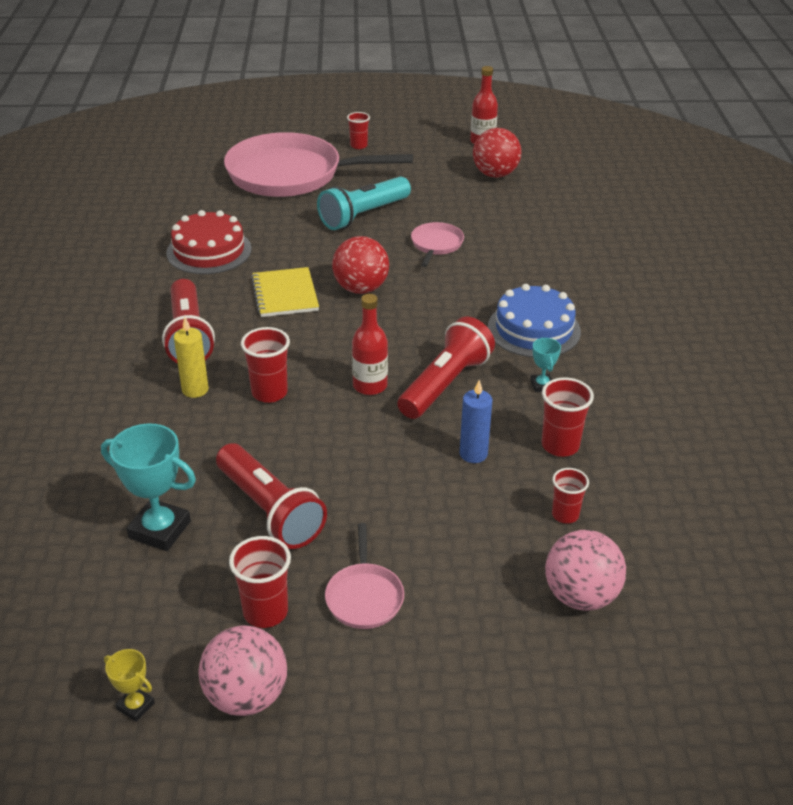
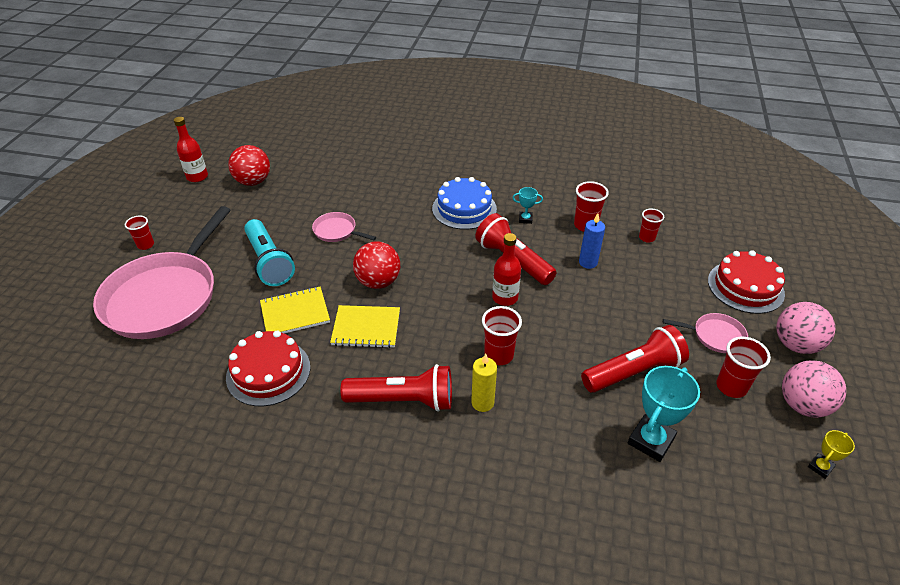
camera: 75 degrees left, 5 degrees up
(293, 247) = (295, 313): none -> yellow notebook
(494, 639) = (745, 287): none -> red cake
(580, 596) = (711, 247): pink ball -> pink ball (795, 344)

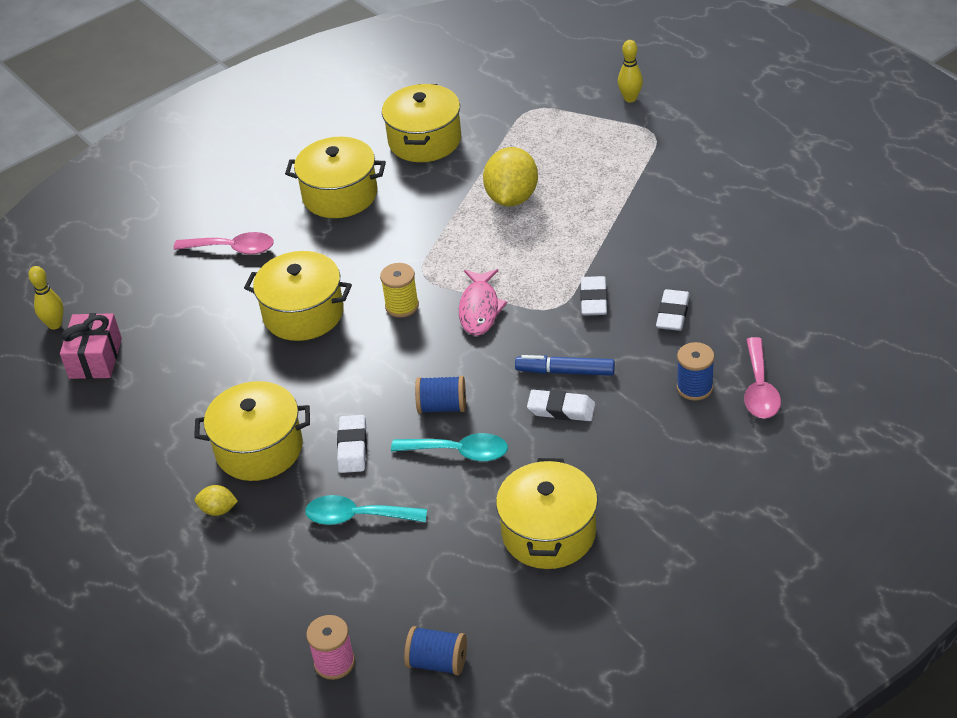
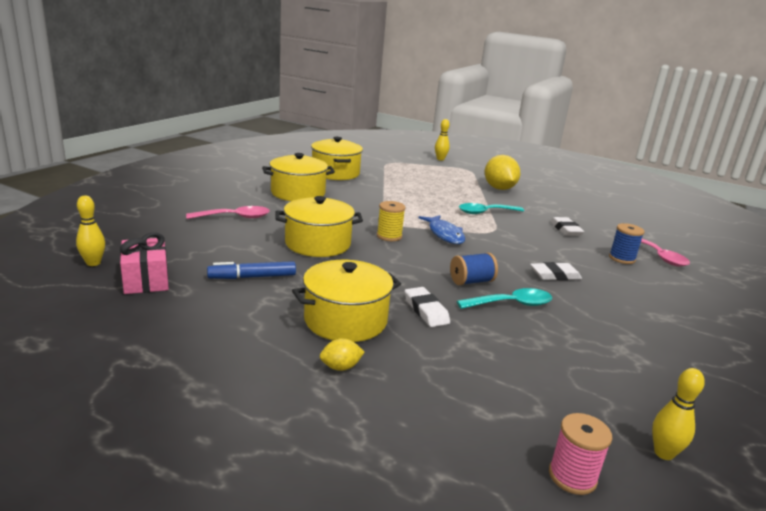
camera: 30 degrees left, 20 degrees down
(357, 517) = (474, 354): turquoise spoon -> turquoise spoon (485, 212)
(437, 662) = (663, 453): blue spool -> yellow bowling pin
(480, 309) = (444, 234): pink fish -> blue fish
(512, 198) = (413, 191): yellow lemon -> yellow lemon (499, 188)
(549, 533) = (633, 342): yellow pot -> none
(565, 371) = (534, 258): blue marker -> blue marker (252, 277)
(593, 299) = (512, 227): white eraser -> none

====================

## YOUR OBJECTIVE:
Each line above that has the word "degrees" should be copied.

## WRITTEN RESPONSE:
camera: 75 degrees left, 5 degrees up
camera: 30 degrees left, 20 degrees down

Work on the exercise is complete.